— Assignment —
Where the records contain images, omit them, and repeat everything else word for word.

— Listed entries —

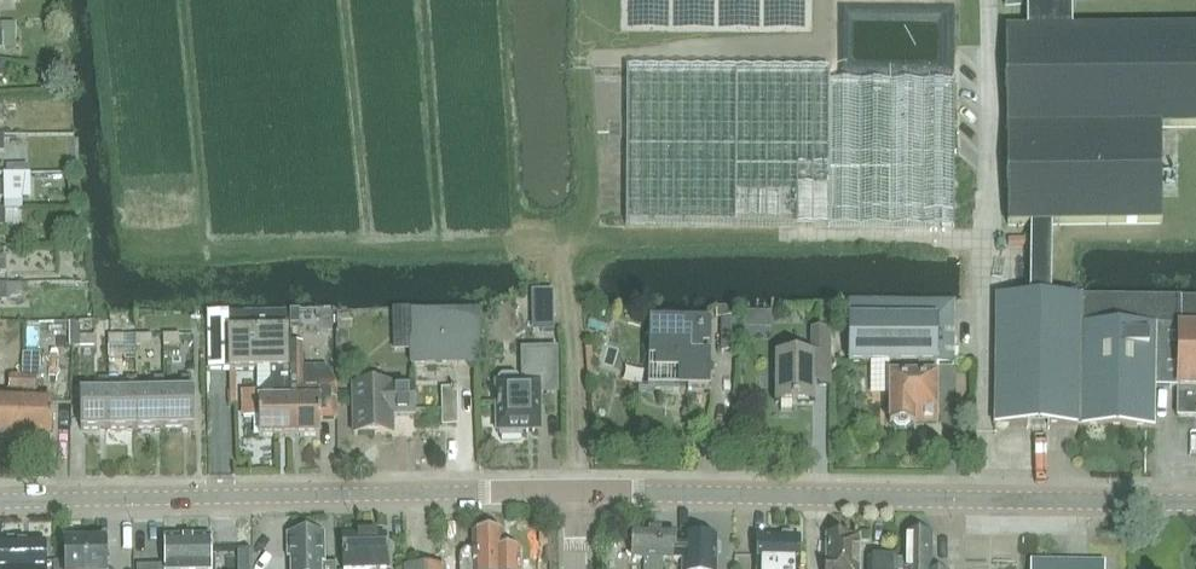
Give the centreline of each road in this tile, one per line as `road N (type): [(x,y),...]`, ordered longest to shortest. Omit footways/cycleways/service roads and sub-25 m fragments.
road 1 (unclassified): [(1195,504),(580,495)]
road 2 (unclassified): [(580,495),(0,506)]

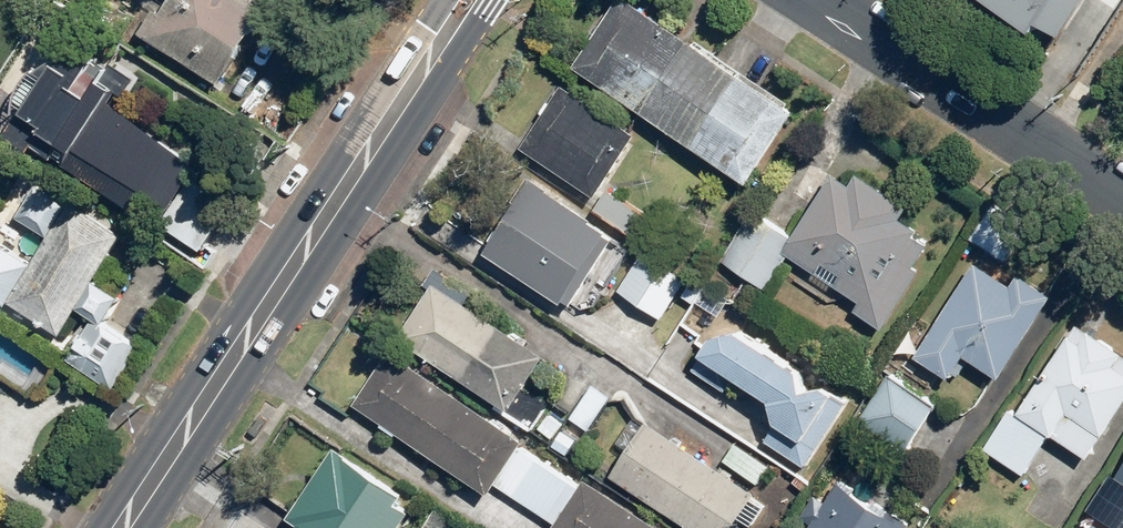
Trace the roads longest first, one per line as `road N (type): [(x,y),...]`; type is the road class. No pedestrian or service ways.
road 1 (secondary): [(120,527),(443,35)]
road 2 (tertiary): [(819,0),(1122,198)]

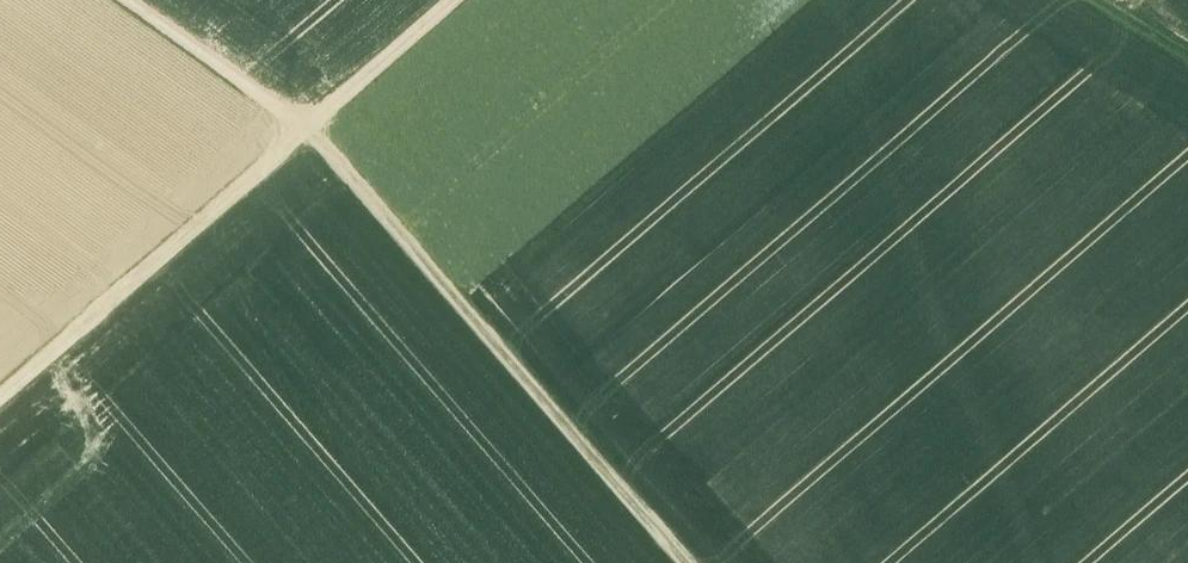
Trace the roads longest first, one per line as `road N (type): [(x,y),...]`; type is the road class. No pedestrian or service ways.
road 1 (track): [(302,125),(688,562)]
road 2 (track): [(302,125),(0,406)]
road 3 (track): [(302,125),(125,0)]
road 4 (track): [(461,0),(302,125)]

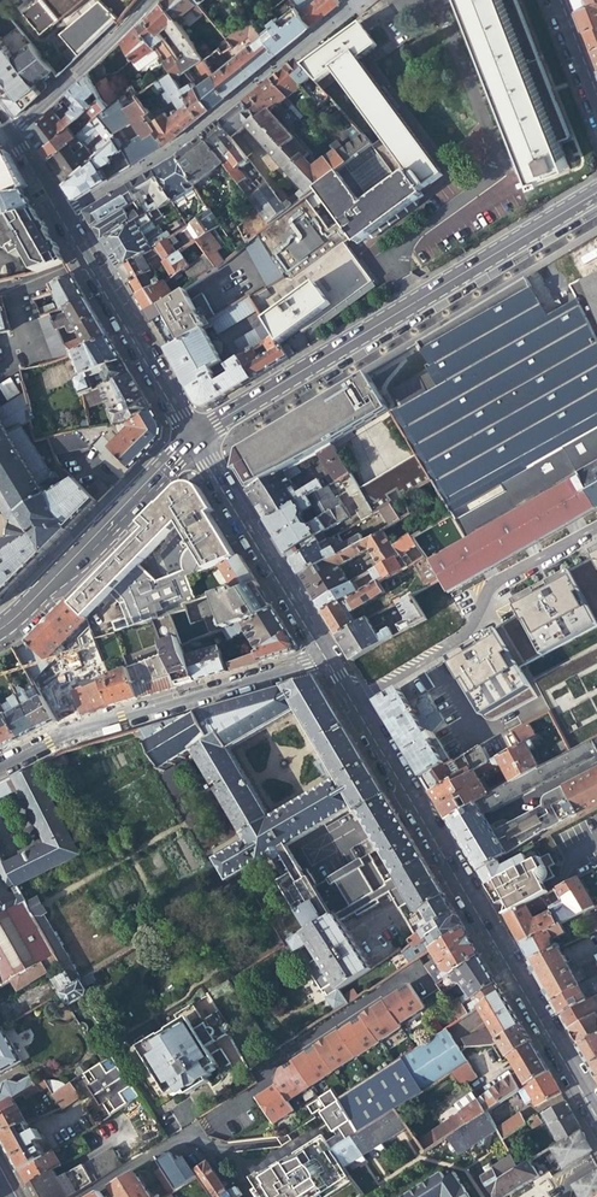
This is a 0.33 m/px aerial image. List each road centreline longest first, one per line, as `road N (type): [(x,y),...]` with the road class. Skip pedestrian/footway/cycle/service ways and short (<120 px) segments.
road 1 (residential): [(596,1121),(321,655)]
road 2 (tertiary): [(596,192),(187,436)]
road 3 (residential): [(358,0),(173,148),(62,216)]
road 4 (residential): [(0,764),(60,734),(321,655)]
road 5 (tertiary): [(187,436),(0,626)]
road 6 (residential): [(321,655),(187,436)]
road 7 (residential): [(187,436),(62,216)]
road 8 (residential): [(8,136),(150,0)]
road 9 (residential): [(552,0),(596,117)]

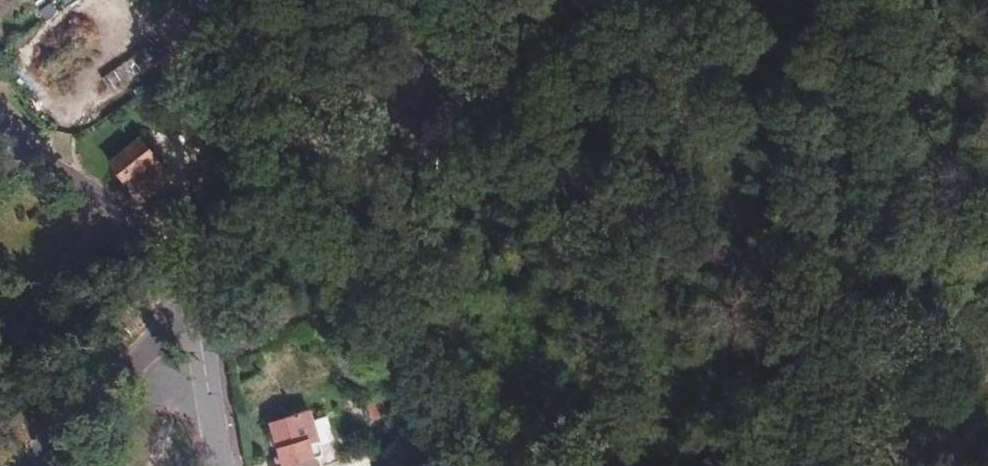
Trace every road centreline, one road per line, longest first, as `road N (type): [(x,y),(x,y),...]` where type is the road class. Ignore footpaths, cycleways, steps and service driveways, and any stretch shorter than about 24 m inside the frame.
road 1 (unclassified): [(200,297),(345,153),(498,156),(583,172),(659,204),(749,270),(811,292),(858,288),(896,270),(987,151)]
road 2 (track): [(345,153),(443,72),(559,0)]
road 3 (unclassified): [(25,465),(190,306)]
road 4 (residential): [(122,209),(0,319)]
road 5 (unclassified): [(190,306),(203,339),(224,465)]
road 6 (residential): [(122,209),(0,127)]

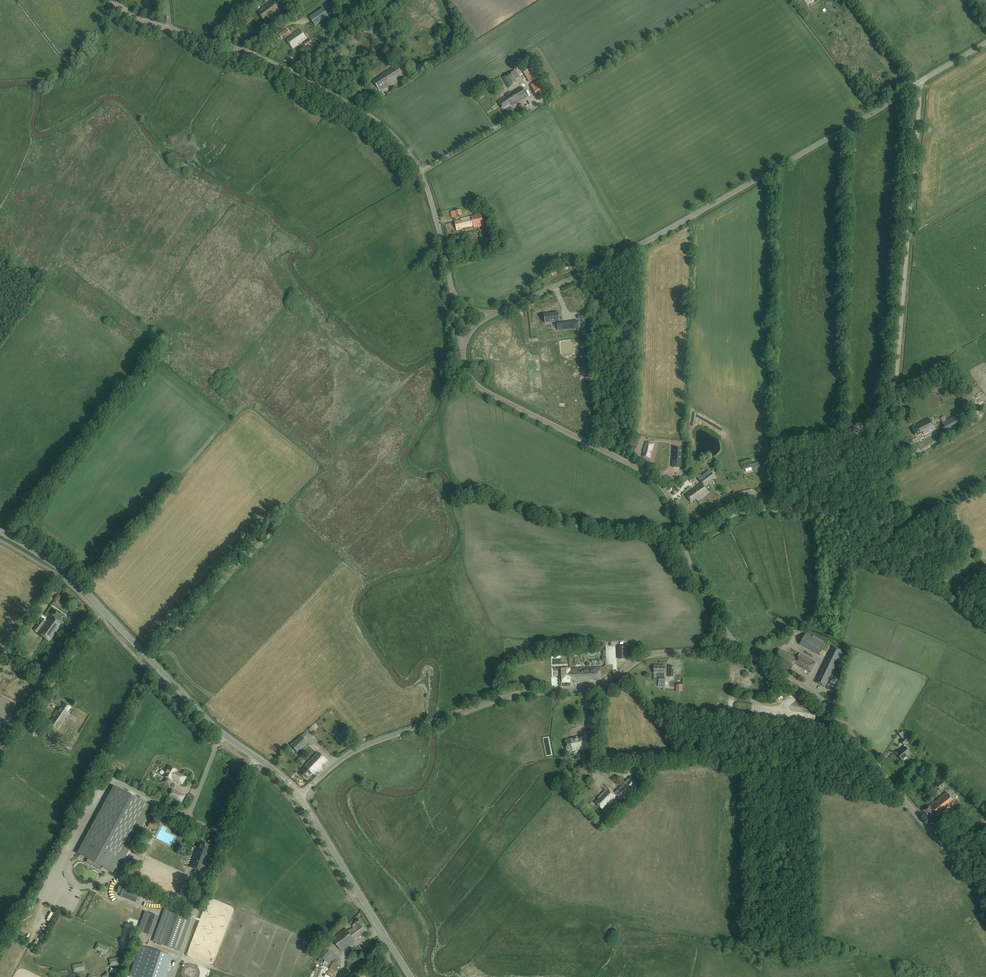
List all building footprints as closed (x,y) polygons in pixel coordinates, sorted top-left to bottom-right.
[(271,15),(271,16),(278,10),(272,2),(260,11),(261,11),(259,13),(264,20),(271,15)] [(323,8),(309,17),(315,26),(329,17),(323,8)] [(279,34),(282,39),(290,33),(287,29),(279,34)] [(287,40),(293,48),(306,38),(300,29),(292,35),(293,35),(287,40)] [(309,39),(304,43),(308,49),(314,46),(312,44),(309,39)] [(274,56),(279,63),(283,60),(278,53),(274,56)] [(402,76),(401,74),(403,72),(400,67),(397,68),(396,66),(380,76),(381,77),(374,81),(380,90),(384,88),(397,80),(396,79),(399,77),(400,78),(402,76)] [(522,72),(526,81),(535,78),(531,68),(522,72)] [(502,77),(509,89),(518,83),(516,79),(511,72),(502,77)] [(539,80),(530,85),(536,95),(545,90),(539,80)] [(511,105),(526,96),(521,87),(500,100),(501,101),(499,102),(503,108),(511,104),(511,105)] [(481,212),(475,214),(475,215),(472,216),(460,218),(461,220),(455,221),(457,230),(462,229),(461,228),(474,225),(474,227),(483,225),(481,212)] [(557,321),(559,321),(560,321),(558,312),(544,314),(545,323),(557,321)] [(563,323),(560,323),(557,323),(558,329),(558,330),(579,328),(578,321),(569,322),(563,323)] [(960,395),(962,401),(971,396),(968,391),(960,395)] [(942,423),(945,429),(956,424),(952,417),(942,423)] [(924,434),(934,429),(929,419),(914,426),(914,428),(913,429),(916,436),(923,433),(924,434)] [(651,451),(652,451),(654,444),(646,442),(643,452),(644,452),(643,456),(650,458),(651,454),(650,454),(651,451)] [(674,466),(682,467),(682,448),(674,448),(674,466)] [(746,471),(760,467),(759,462),(745,465),(746,471)] [(696,498),(697,500),(708,492),(704,486),(714,478),(710,471),(698,479),(702,483),(693,490),(686,495),(691,502),(696,498)] [(736,500),(734,493),(727,496),(730,506),(730,505),(731,507),(737,505),(736,500)] [(34,607),(42,611),(46,604),(38,599),(34,607)] [(47,622),(38,633),(49,641),(59,628),(57,627),(66,617),(56,609),(52,615),(52,616),(48,622),(47,622)] [(46,620),(42,618),(33,630),(37,633),(46,620)] [(805,633),(799,645),(818,655),(824,644),(805,633)] [(618,644),(608,644),(609,659),(619,659),(618,644)] [(826,662),(816,683),(825,687),(835,666),(843,651),(834,646),(826,662)] [(779,649),(774,657),(780,661),(780,662),(791,669),(795,663),(797,659),(785,652),(779,649)] [(800,654),(797,659),(795,663),(810,672),(816,663),(800,654)] [(590,681),(590,680),(594,679),(594,680),(602,679),(601,667),(570,669),(570,668),(562,669),(562,682),(570,682),(570,680),(574,680),(574,682),(590,681)] [(51,701),(60,707),(61,707),(58,711),(57,710),(53,716),(55,717),(53,719),(52,719),(47,726),(56,731),(70,711),(72,712),(71,714),(75,716),(78,711),(75,709),(74,709),(72,708),(72,707),(64,702),(63,704),(53,697),(51,701)] [(587,726),(594,727),(595,715),(588,715),(587,726)] [(344,729),(337,737),(340,739),(347,732),(344,729)] [(900,741),(904,746),(910,741),(906,736),(902,732),(899,734),(903,739),(900,741)] [(47,737),(57,744),(60,740),(50,733),(47,737)] [(308,743),(301,735),(291,745),(298,752),(308,743)] [(574,739),(570,740),(565,741),(567,750),(572,749),(573,751),(588,748),(587,737),(584,737),(583,736),(574,737),(574,739)] [(901,750),(898,753),(897,754),(902,760),(910,753),(905,746),(901,750)] [(305,766),(302,770),(302,771),(300,773),(306,779),(312,773),(314,774),(327,760),(318,752),(305,766)] [(177,770),(169,766),(163,776),(171,780),(172,779),(182,784),(185,777),(176,772),(177,770)] [(621,801),(637,784),(630,777),(614,794),(621,801)] [(941,779),(935,785),(940,791),(947,786),(941,779)] [(149,805),(114,786),(78,853),(80,854),(80,855),(82,856),(82,855),(102,866),(102,867),(104,868),(104,867),(113,872),(115,867),(118,869),(147,816),(144,814),(149,805)] [(608,805),(617,796),(608,788),(598,798),(599,799),(595,803),(602,810),(607,804),(608,805)] [(184,795),(175,791),(173,789),(169,796),(180,802),(184,795)] [(931,820),(936,815),(937,816),(940,814),(941,814),(955,803),(946,792),(923,810),(931,820)] [(202,872),(210,852),(207,851),(210,845),(201,842),(198,850),(196,849),(189,867),(202,872)] [(119,886),(117,892),(121,894),(120,895),(129,899),(129,898),(135,900),(138,892),(136,891),(137,888),(126,883),(125,886),(124,886),(124,887),(119,886)] [(113,901),(117,900),(113,885),(110,886),(111,890),(109,891),(113,901)] [(184,916),(165,909),(153,941),(178,950),(188,922),(183,920),(184,916)] [(148,913),(142,932),(151,935),(158,916),(148,913)] [(346,928),(332,939),(341,951),(362,935),(361,935),(367,930),(363,925),(363,924),(360,919),(355,922),(356,923),(352,925),(353,927),(348,931),(346,928)] [(98,944),(95,949),(106,954),(108,949),(98,944)] [(370,944),(363,951),(369,958),(376,950),(370,944)] [(173,958),(142,947),(131,976),(166,976),(173,958)] [(326,949),(320,956),(329,964),(335,956),(326,949)] [(330,971),(337,974),(341,964),(334,961),(330,971)]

— Exercise result —
Give the centreline of each road in this tile, one per line as `road N (type): [(x,y),...]`, ordered longest to shortest. Omit footways/cycleways/service roads and sub-25 m fragments.
road 1 (unclassified): [(1195,504),(580,495)]
road 2 (unclassified): [(580,495),(0,506)]

Trace the roads longest first, one per line as `road N (type): [(x,y),...]`; type is the road class. No pedestrian or service ways.
road 1 (secondary): [(120,527),(443,35)]
road 2 (tertiary): [(819,0),(1122,198)]

Trace the roads longest first, one per line as `road N (type): [(x,y),...]`; type is the road class. No pedestrian or service ways.
road 1 (track): [(302,125),(688,562)]
road 2 (track): [(302,125),(0,406)]
road 3 (track): [(302,125),(125,0)]
road 4 (track): [(461,0),(302,125)]

This is a 0.33 m/px aerial image. List each road centreline longest first, one per line, as `road N (type): [(x,y),...]` with the road class. Skip pedestrian/footway/cycle/service ways and short (<120 px) segments.
road 1 (residential): [(596,1121),(321,655)]
road 2 (tertiary): [(596,192),(187,436)]
road 3 (residential): [(358,0),(173,148),(62,216)]
road 4 (residential): [(0,764),(60,734),(321,655)]
road 5 (tertiary): [(187,436),(0,626)]
road 6 (residential): [(321,655),(187,436)]
road 7 (residential): [(187,436),(62,216)]
road 8 (residential): [(8,136),(150,0)]
road 9 (residential): [(552,0),(596,117)]

Trace every road centreline, one road per line, longest first, as `road N (type): [(x,y),(x,y),...]` where type is the road class. Ignore footpaths, cycleways, steps and service driveways, and any stretch shorter than about 24 m inside the frame.
road 1 (unclassified): [(200,297),(345,153),(498,156),(583,172),(659,204),(749,270),(811,292),(858,288),(896,270),(987,151)]
road 2 (track): [(345,153),(443,72),(559,0)]
road 3 (unclassified): [(25,465),(190,306)]
road 4 (residential): [(122,209),(0,319)]
road 5 (unclassified): [(190,306),(203,339),(224,465)]
road 6 (residential): [(122,209),(0,127)]

List all building footprints as closed (x,y) polygons in pixel coordinates, sorted top-left to bottom-right.
[(271,15),(271,16),(278,10),(272,2),(260,11),(261,11),(259,13),(264,20),(271,15)] [(323,8),(309,17),(315,26),(329,17),(323,8)] [(279,34),(282,39),(290,33),(287,29),(279,34)] [(287,40),(293,48),(306,38),(300,29),(292,35),(293,35),(287,40)] [(309,39),(304,43),(308,49),(314,46),(312,44),(309,39)] [(274,56),(279,63),(283,60),(278,53),(274,56)] [(402,76),(401,74),(403,72),(400,67),(397,68),(396,66),(380,76),(381,77),(374,81),(380,90),(384,88),(397,80),(396,79),(399,77),(400,78),(402,76)] [(522,72),(526,81),(535,78),(531,68),(522,72)] [(502,77),(509,89),(518,83),(516,79),(511,72),(502,77)] [(539,80),(530,85),(536,95),(545,90),(539,80)] [(511,105),(526,96),(521,87),(500,100),(501,101),(499,102),(503,108),(511,104),(511,105)] [(481,212),(475,214),(475,215),(472,216),(460,218),(461,220),(455,221),(457,230),(462,229),(461,228),(474,225),(474,227),(483,225),(481,212)] [(557,321),(559,321),(560,321),(558,312),(544,314),(545,323),(557,321)] [(563,323),(560,323),(557,323),(558,329),(558,330),(579,328),(578,321),(569,322),(563,323)] [(960,395),(962,401),(971,396),(968,391),(960,395)] [(942,423),(945,429),(956,424),(952,417),(942,423)] [(924,434),(934,429),(929,419),(914,426),(914,428),(913,429),(916,436),(923,433),(924,434)] [(651,451),(652,451),(654,444),(646,442),(643,452),(644,452),(643,456),(650,458),(651,454),(650,454),(651,451)] [(674,466),(682,467),(682,448),(674,448),(674,466)] [(746,471),(760,467),(759,462),(745,465),(746,471)] [(696,498),(697,500),(708,492),(704,486),(714,478),(710,471),(698,479),(702,483),(693,490),(686,495),(691,502),(696,498)] [(736,500),(734,493),(727,496),(730,506),(730,505),(731,507),(737,505),(736,500)] [(34,607),(42,611),(46,604),(38,599),(34,607)] [(47,622),(38,633),(49,641),(59,628),(57,627),(66,617),(56,609),(52,615),(52,616),(48,622),(47,622)] [(46,620),(42,618),(33,630),(37,633),(46,620)] [(805,633),(799,645),(818,655),(824,644),(805,633)] [(618,644),(608,644),(609,659),(619,659),(618,644)] [(826,662),(816,683),(825,687),(835,666),(843,651),(834,646),(826,662)] [(779,649),(774,657),(780,661),(780,662),(791,669),(795,663),(797,659),(785,652),(779,649)] [(800,654),(797,659),(795,663),(810,672),(816,663),(800,654)] [(590,681),(590,680),(594,679),(594,680),(602,679),(601,667),(570,669),(570,668),(562,669),(562,682),(570,682),(570,680),(574,680),(574,682),(590,681)] [(51,701),(60,707),(61,707),(58,711),(57,710),(53,716),(55,717),(53,719),(52,719),(47,726),(56,731),(70,711),(72,712),(71,714),(75,716),(78,711),(75,709),(74,709),(72,708),(72,707),(64,702),(63,704),(53,697),(51,701)] [(587,726),(594,727),(595,715),(588,715),(587,726)] [(344,729),(337,737),(340,739),(347,732),(344,729)] [(900,741),(904,746),(910,741),(906,736),(902,732),(899,734),(903,739),(900,741)] [(47,737),(57,744),(60,740),(50,733),(47,737)] [(308,743),(301,735),(291,745),(298,752),(308,743)] [(574,739),(570,740),(565,741),(567,750),(572,749),(573,751),(588,748),(587,737),(584,737),(583,736),(574,737),(574,739)] [(901,750),(898,753),(897,754),(902,760),(910,753),(905,746),(901,750)] [(305,766),(302,770),(302,771),(300,773),(306,779),(312,773),(314,774),(327,760),(318,752),(305,766)] [(177,770),(169,766),(163,776),(171,780),(172,779),(182,784),(185,777),(176,772),(177,770)] [(621,801),(637,784),(630,777),(614,794),(621,801)] [(941,779),(935,785),(940,791),(947,786),(941,779)] [(149,805),(114,786),(78,853),(80,854),(80,855),(82,856),(82,855),(102,866),(102,867),(104,868),(104,867),(113,872),(115,867),(118,869),(147,816),(144,814),(149,805)] [(608,805),(617,796),(608,788),(598,798),(599,799),(595,803),(602,810),(607,804),(608,805)] [(184,795),(175,791),(173,789),(169,796),(180,802),(184,795)] [(931,820),(936,815),(937,816),(940,814),(941,814),(955,803),(946,792),(923,810),(931,820)] [(202,872),(210,852),(207,851),(210,845),(201,842),(198,850),(196,849),(189,867),(202,872)] [(119,886),(117,892),(121,894),(120,895),(129,899),(129,898),(135,900),(138,892),(136,891),(137,888),(126,883),(125,886),(124,886),(124,887),(119,886)] [(113,901),(117,900),(113,885),(110,886),(111,890),(109,891),(113,901)] [(184,916),(165,909),(153,941),(178,950),(188,922),(183,920),(184,916)] [(148,913),(142,932),(151,935),(158,916),(148,913)] [(346,928),(332,939),(341,951),(362,935),(361,935),(367,930),(363,925),(363,924),(360,919),(355,922),(356,923),(352,925),(353,927),(348,931),(346,928)] [(98,944),(95,949),(106,954),(108,949),(98,944)] [(370,944),(363,951),(369,958),(376,950),(370,944)] [(173,958),(142,947),(131,976),(166,976),(173,958)] [(326,949),(320,956),(329,964),(335,956),(326,949)] [(330,971),(337,974),(341,964),(334,961),(330,971)]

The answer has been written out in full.